#### Work request:
An exact copy of every record is needed.

Start of Record set

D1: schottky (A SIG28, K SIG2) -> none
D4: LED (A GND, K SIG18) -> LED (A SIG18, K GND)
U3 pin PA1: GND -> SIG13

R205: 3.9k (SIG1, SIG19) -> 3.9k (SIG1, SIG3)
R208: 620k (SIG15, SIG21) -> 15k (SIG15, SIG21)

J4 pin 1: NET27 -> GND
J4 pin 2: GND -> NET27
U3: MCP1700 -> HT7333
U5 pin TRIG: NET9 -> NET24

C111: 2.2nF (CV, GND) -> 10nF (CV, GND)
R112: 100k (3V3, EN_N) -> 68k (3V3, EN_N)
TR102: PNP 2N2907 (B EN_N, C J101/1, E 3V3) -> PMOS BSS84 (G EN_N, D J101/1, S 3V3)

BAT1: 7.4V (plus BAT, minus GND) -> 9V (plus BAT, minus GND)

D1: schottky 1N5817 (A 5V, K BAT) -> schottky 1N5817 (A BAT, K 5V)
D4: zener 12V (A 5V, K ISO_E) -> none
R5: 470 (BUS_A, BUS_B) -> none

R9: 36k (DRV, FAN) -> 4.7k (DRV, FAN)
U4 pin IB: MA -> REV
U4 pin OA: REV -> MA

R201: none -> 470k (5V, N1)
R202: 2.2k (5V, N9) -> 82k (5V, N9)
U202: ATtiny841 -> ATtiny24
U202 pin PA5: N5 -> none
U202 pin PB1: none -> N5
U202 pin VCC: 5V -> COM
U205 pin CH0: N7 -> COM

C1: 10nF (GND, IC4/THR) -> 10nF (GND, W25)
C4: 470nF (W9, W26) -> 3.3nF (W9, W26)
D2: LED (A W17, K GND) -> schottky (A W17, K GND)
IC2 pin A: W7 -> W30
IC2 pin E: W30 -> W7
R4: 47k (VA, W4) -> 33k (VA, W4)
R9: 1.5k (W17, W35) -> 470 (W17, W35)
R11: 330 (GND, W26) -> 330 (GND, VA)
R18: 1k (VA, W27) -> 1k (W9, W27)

End of Record set

#### Task answer:
D1: schottky (A SIG28, K SIG2) -> none
D4: LED (A GND, K SIG18) -> LED (A SIG18, K GND)
U3 pin PA1: GND -> SIG13

R205: 3.9k (SIG1, SIG19) -> 3.9k (SIG1, SIG3)
R208: 620k (SIG15, SIG21) -> 15k (SIG15, SIG21)

J4 pin 1: NET27 -> GND
J4 pin 2: GND -> NET27
U3: MCP1700 -> HT7333
U5 pin TRIG: NET9 -> NET24

C111: 2.2nF (CV, GND) -> 10nF (CV, GND)
R112: 100k (3V3, EN_N) -> 68k (3V3, EN_N)
TR102: PNP 2N2907 (B EN_N, C J101/1, E 3V3) -> PMOS BSS84 (G EN_N, D J101/1, S 3V3)

BAT1: 7.4V (plus BAT, minus GND) -> 9V (plus BAT, minus GND)

D1: schottky 1N5817 (A 5V, K BAT) -> schottky 1N5817 (A BAT, K 5V)
D4: zener 12V (A 5V, K ISO_E) -> none
R5: 470 (BUS_A, BUS_B) -> none

R9: 36k (DRV, FAN) -> 4.7k (DRV, FAN)
U4 pin IB: MA -> REV
U4 pin OA: REV -> MA

R201: none -> 470k (5V, N1)
R202: 2.2k (5V, N9) -> 82k (5V, N9)
U202: ATtiny841 -> ATtiny24
U202 pin PA5: N5 -> none
U202 pin PB1: none -> N5
U202 pin VCC: 5V -> COM
U205 pin CH0: N7 -> COM

C1: 10nF (GND, IC4/THR) -> 10nF (GND, W25)
C4: 470nF (W9, W26) -> 3.3nF (W9, W26)
D2: LED (A W17, K GND) -> schottky (A W17, K GND)
IC2 pin A: W7 -> W30
IC2 pin E: W30 -> W7
R4: 47k (VA, W4) -> 33k (VA, W4)
R9: 1.5k (W17, W35) -> 470 (W17, W35)
R11: 330 (GND, W26) -> 330 (GND, VA)
R18: 1k (VA, W27) -> 1k (W9, W27)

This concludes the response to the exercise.